*** Record extracts Section Begins ***

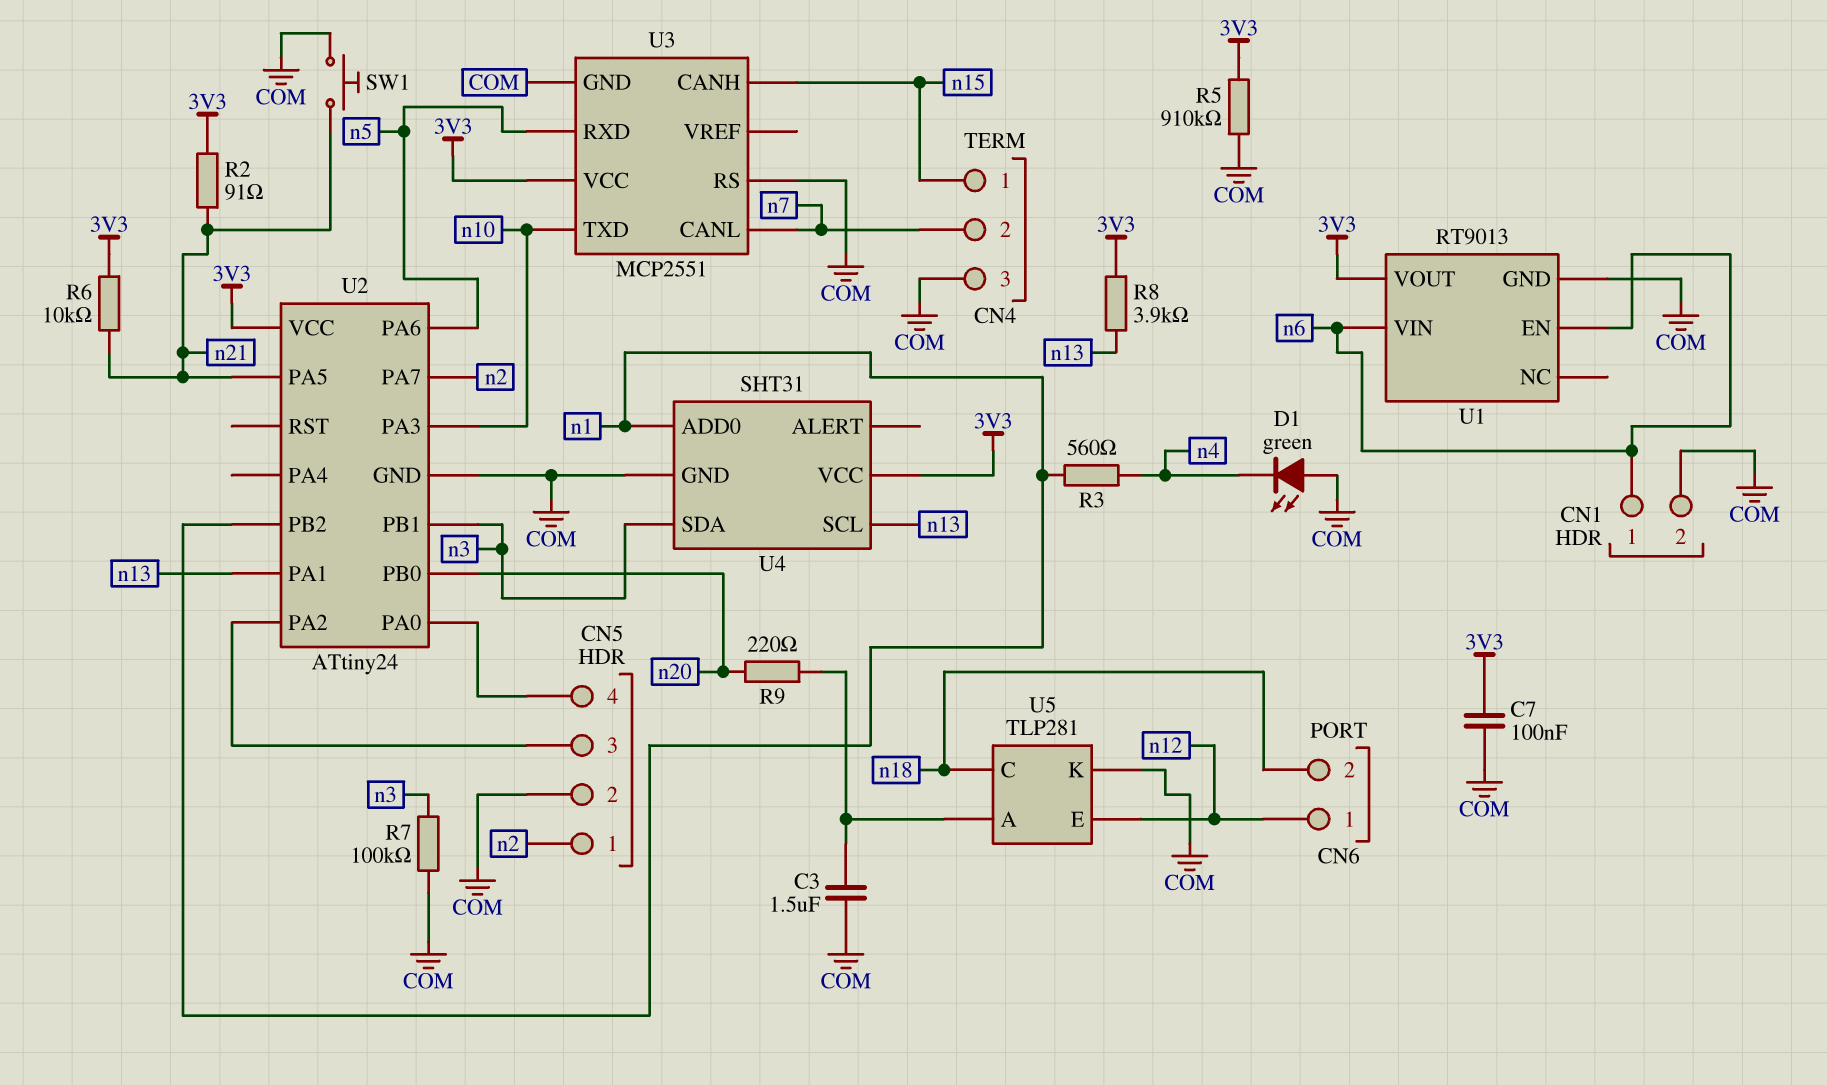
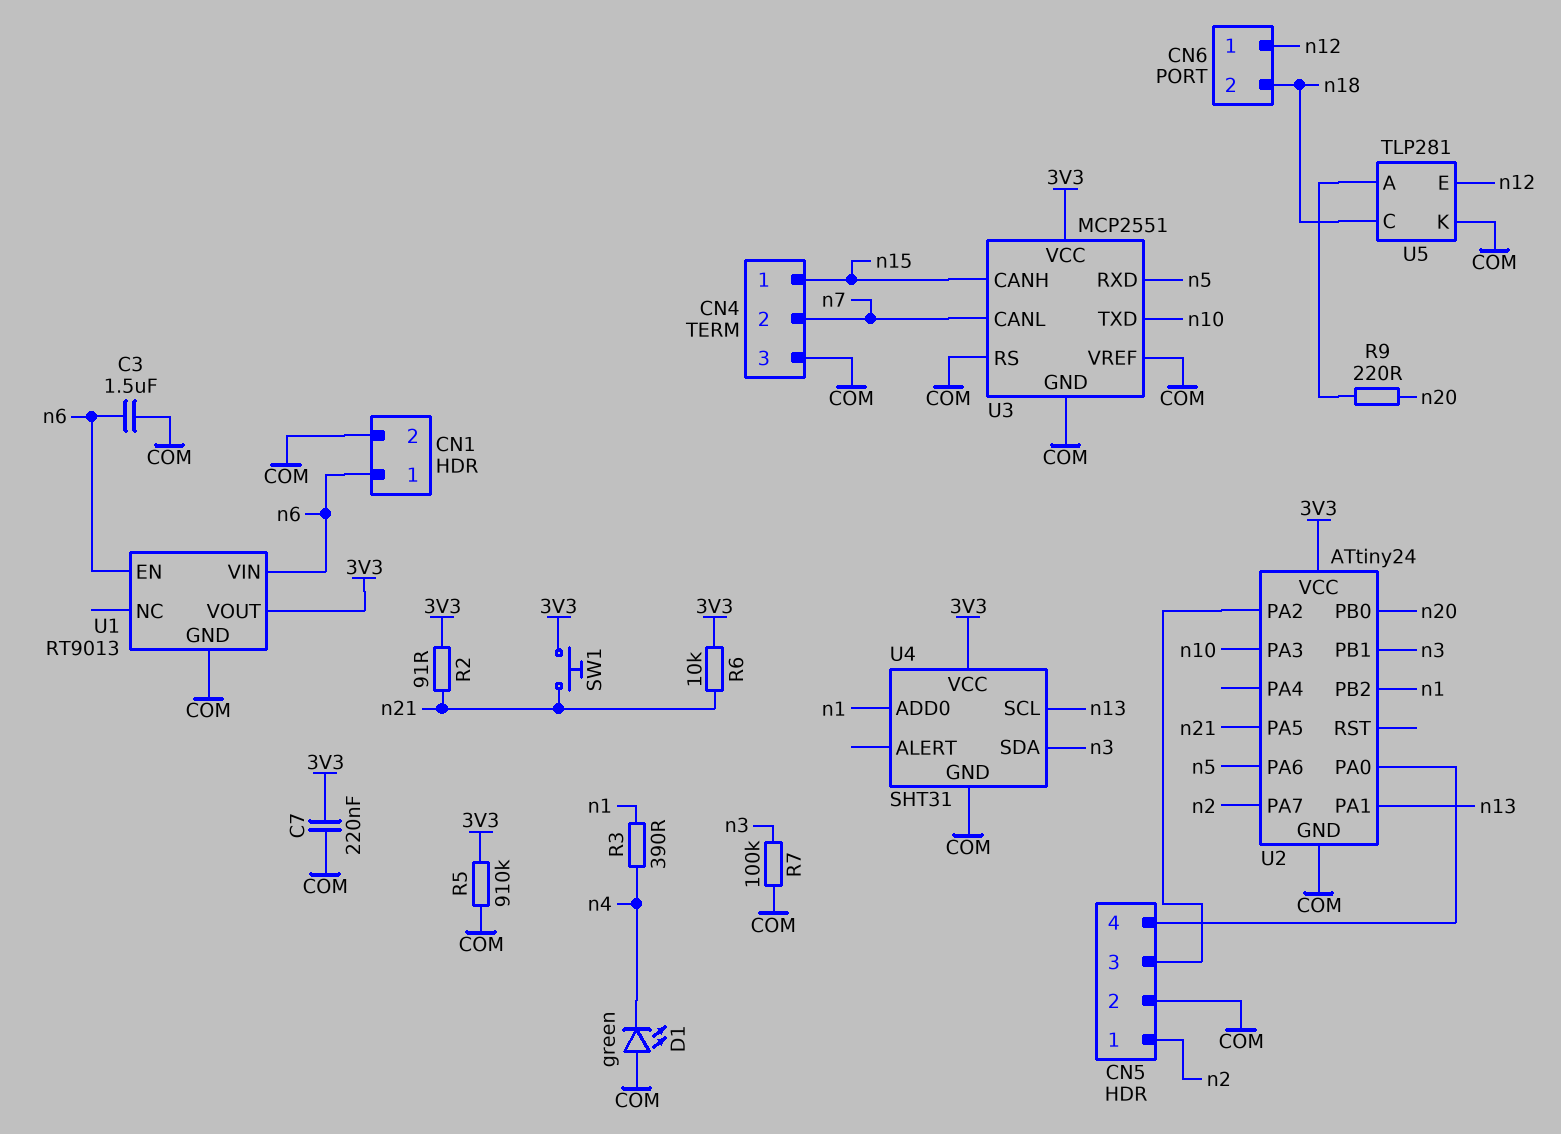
C3: 1.5uF (COM, U5/A) -> 1.5uF (COM, n6)
C7: 100nF (3V3, COM) -> 220nF (3V3, COM)
R3: 560 (n1, n4) -> 390 (n1, n4)
R8: 3.9k (3V3, n13) -> none
SW1: button (COM, n21) -> button (3V3, n21)
U3 pin VREF: none -> COM

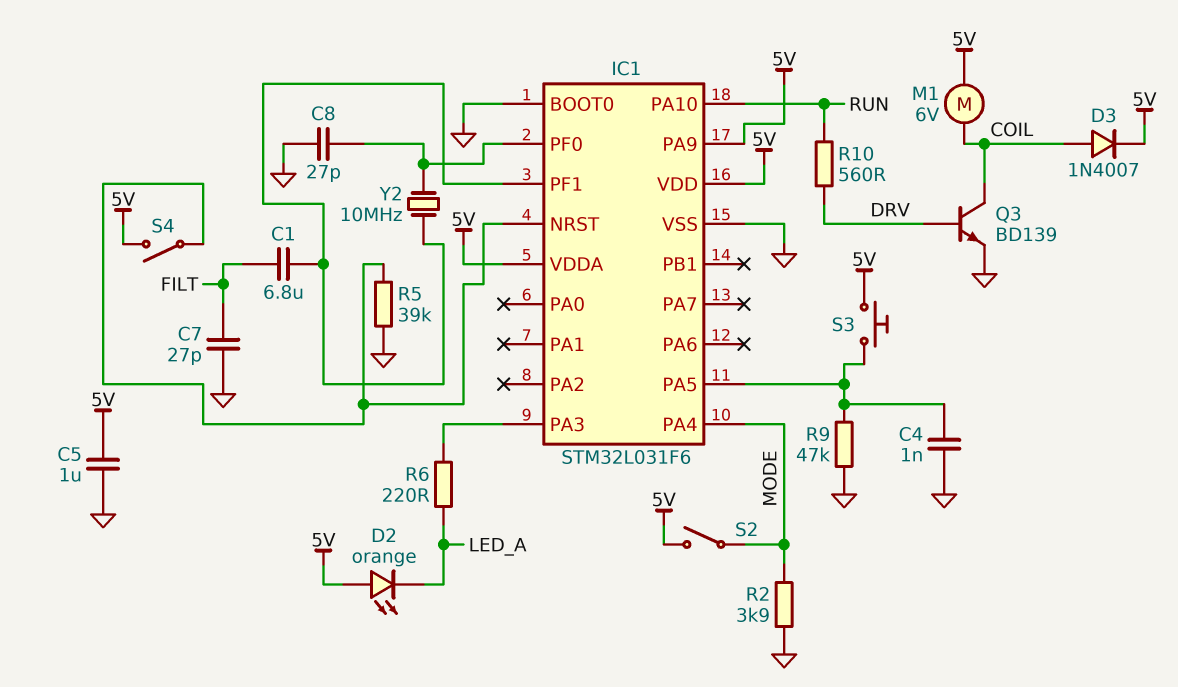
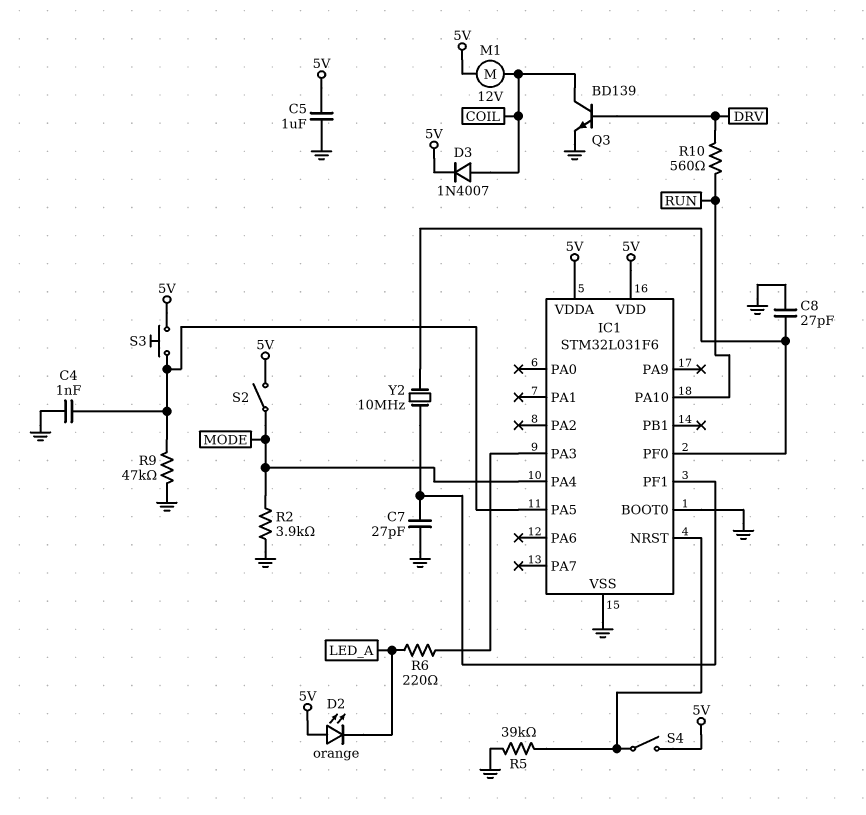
C1: 6.8uF (FILT, IC1/PF1) -> none
C7: 27pF (FILT, GND) -> 27pF (GND, IC1/PF1)
IC1 pin PA9: 5V -> none
M1: motor 6V (5V, COIL) -> motor 12V (5V, COIL)

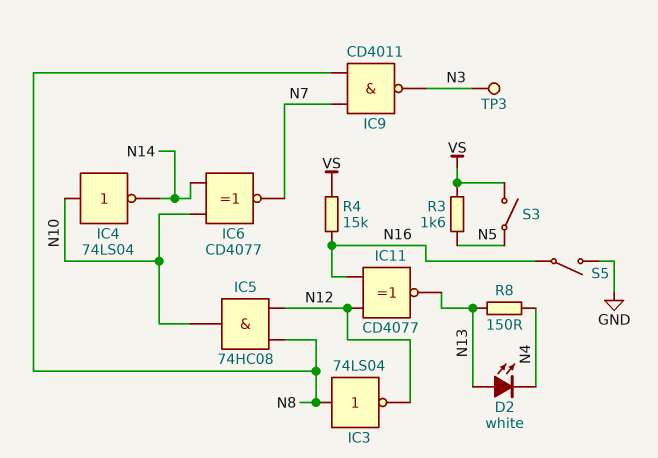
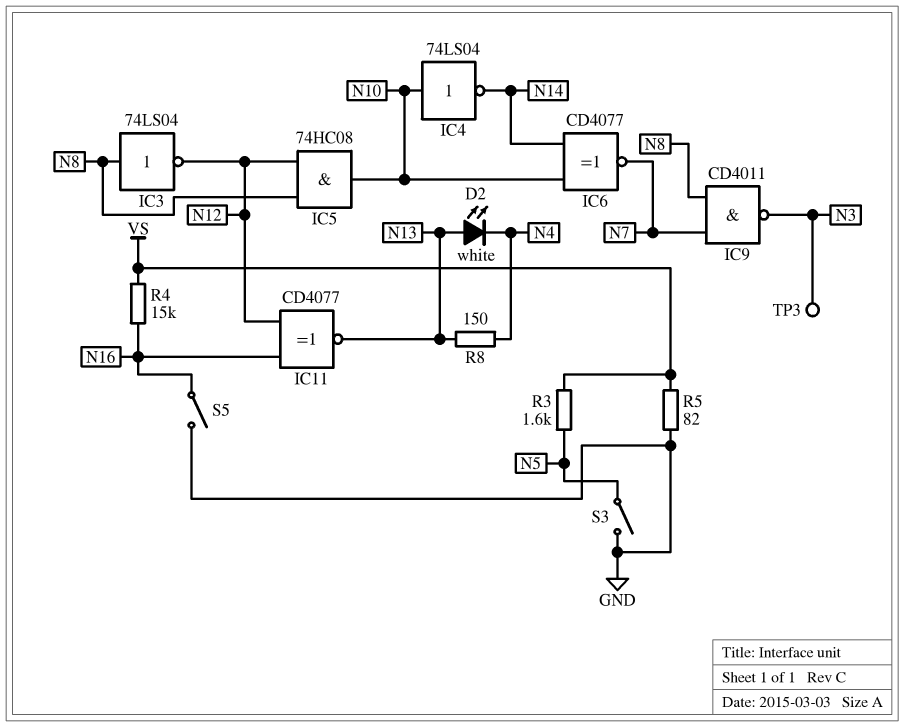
R5: none -> 82 (GND, VS)
S3: switch (N5, VS) -> switch (GND, N5)

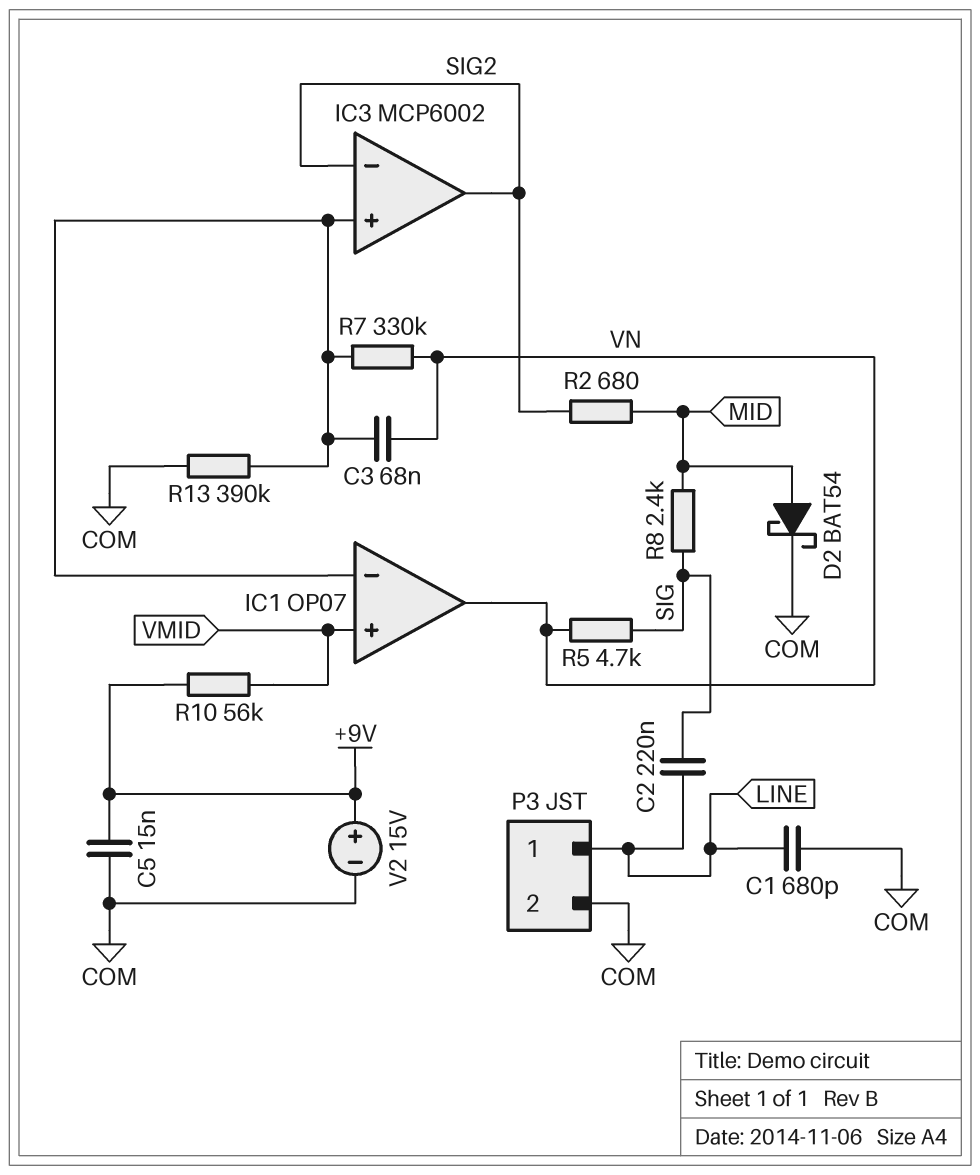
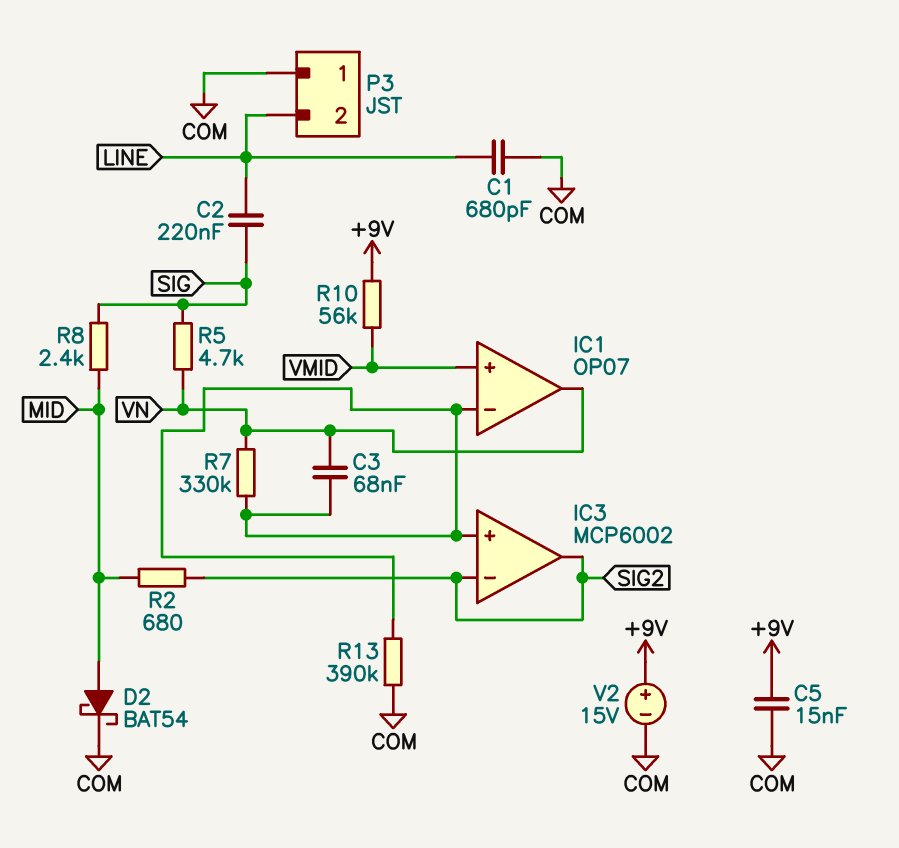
P3 pin 1: LINE -> COM
P3 pin 2: COM -> LINE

*** Record extracts Section Ends ***

- [Requirement] Determine the number of lines in the entries above where the string "none" appears. Answer with the number alone.

- [Answer to the problem] 5